- Exercise data -
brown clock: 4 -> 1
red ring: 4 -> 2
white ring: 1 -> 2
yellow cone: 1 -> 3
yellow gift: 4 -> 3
...
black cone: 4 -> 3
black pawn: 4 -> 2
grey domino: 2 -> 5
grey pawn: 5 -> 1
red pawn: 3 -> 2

- Task to carry out -
Beginning with the line above that contains "brown clock: 4 -> 1", copy each line exactly up to and including the line that contains "yellow gift: 4 -> 3", and go no further.

- Reply -
brown clock: 4 -> 1
red ring: 4 -> 2
white ring: 1 -> 2
yellow cone: 1 -> 3
yellow gift: 4 -> 3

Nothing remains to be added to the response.